▶ [ABOUT THIS TASK]: Look for "TICK" in each line of the records, and copy the lines that have it.

== INPUT ==

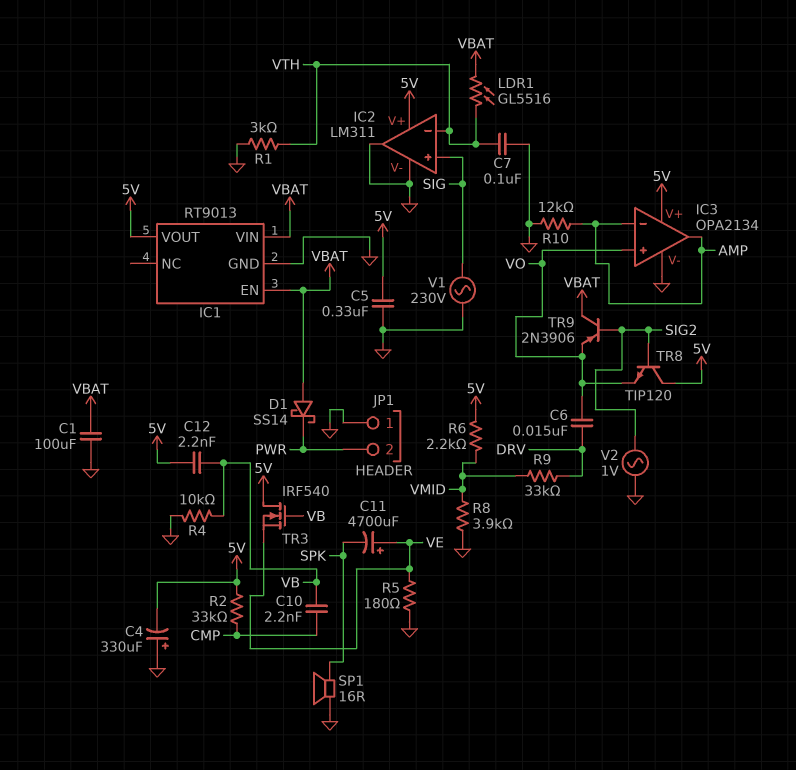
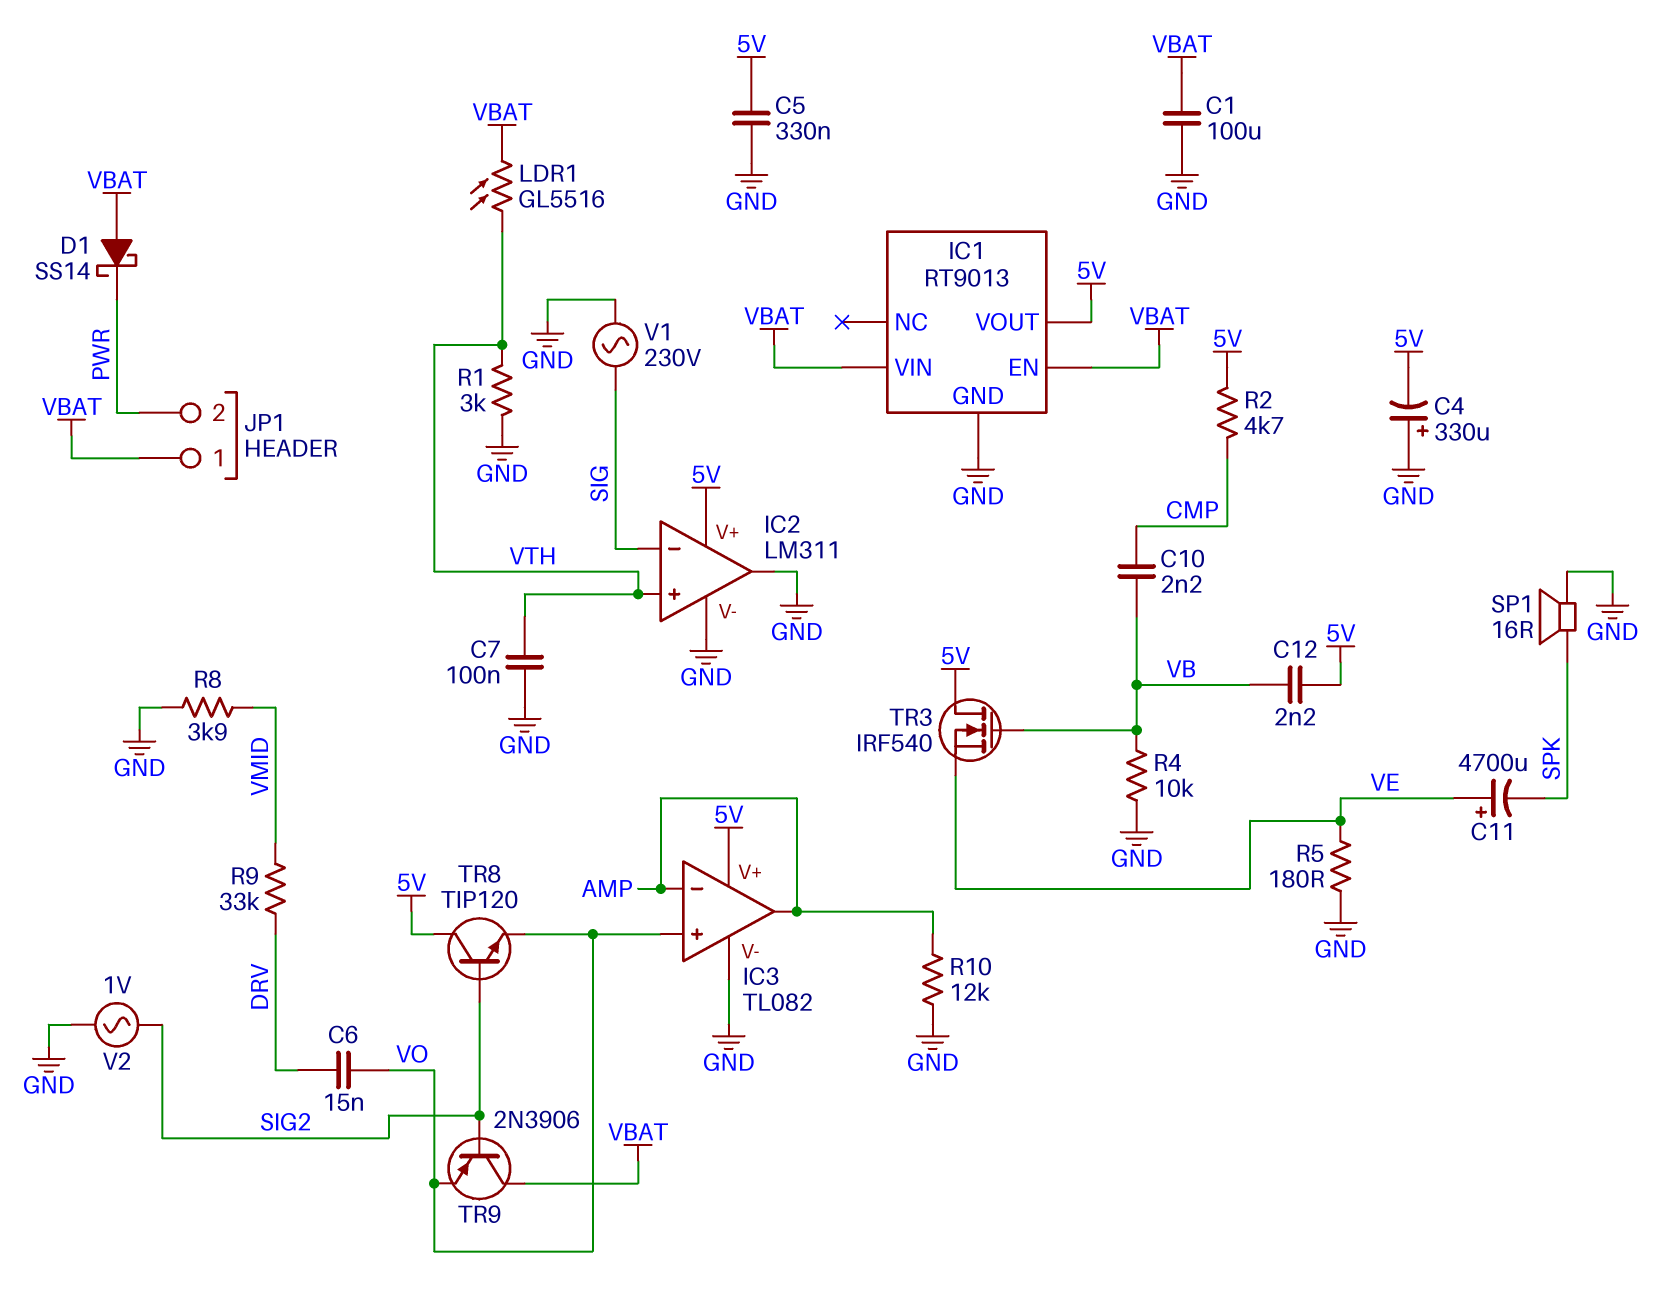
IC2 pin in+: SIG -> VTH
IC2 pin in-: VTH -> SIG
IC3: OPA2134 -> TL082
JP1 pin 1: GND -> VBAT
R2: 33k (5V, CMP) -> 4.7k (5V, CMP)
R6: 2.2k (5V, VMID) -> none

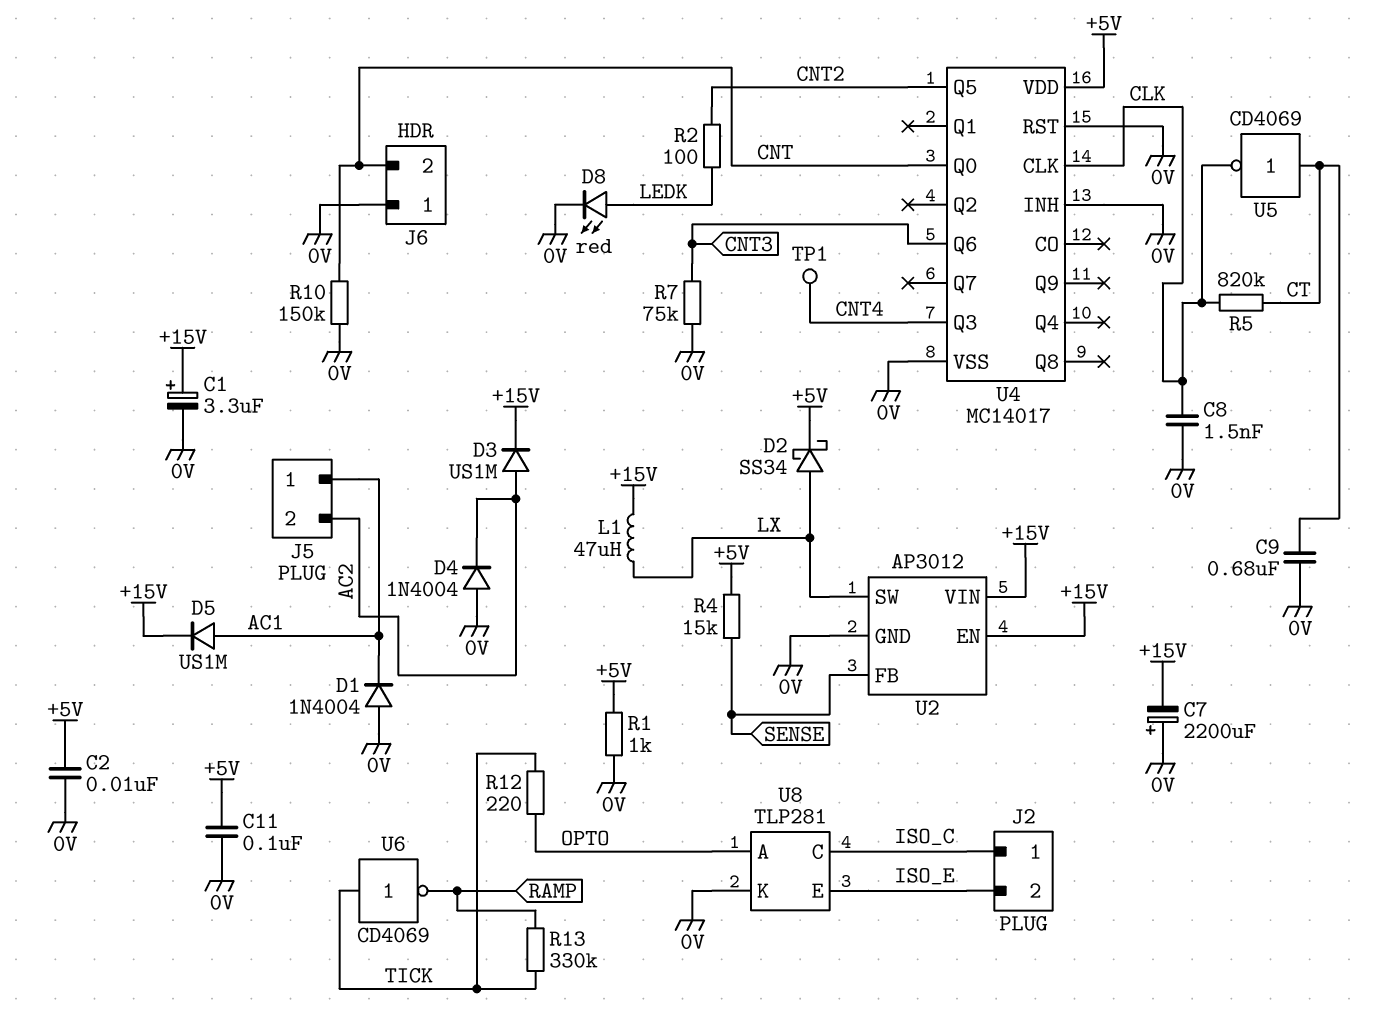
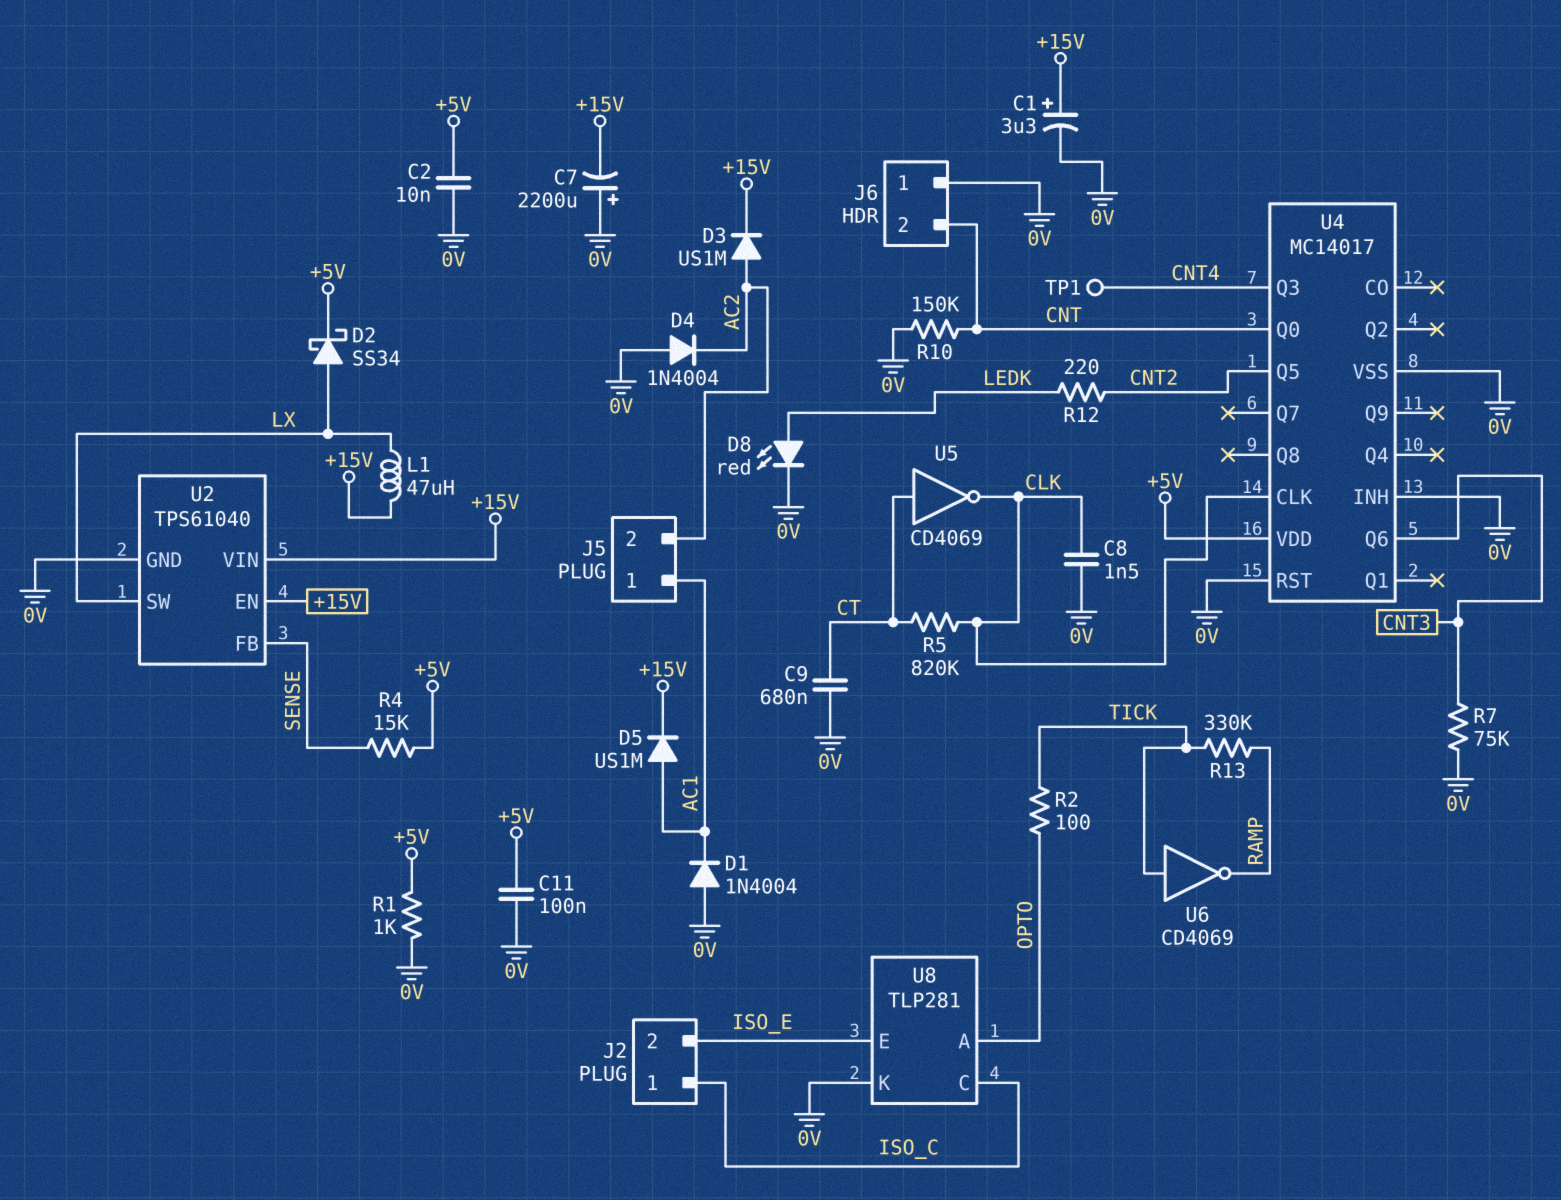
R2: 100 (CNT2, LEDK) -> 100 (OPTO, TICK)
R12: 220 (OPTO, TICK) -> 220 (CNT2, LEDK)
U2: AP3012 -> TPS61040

===

▶ [OUTPUT]:
R2: 100 (CNT2, LEDK) -> 100 (OPTO, TICK)
R12: 220 (OPTO, TICK) -> 220 (CNT2, LEDK)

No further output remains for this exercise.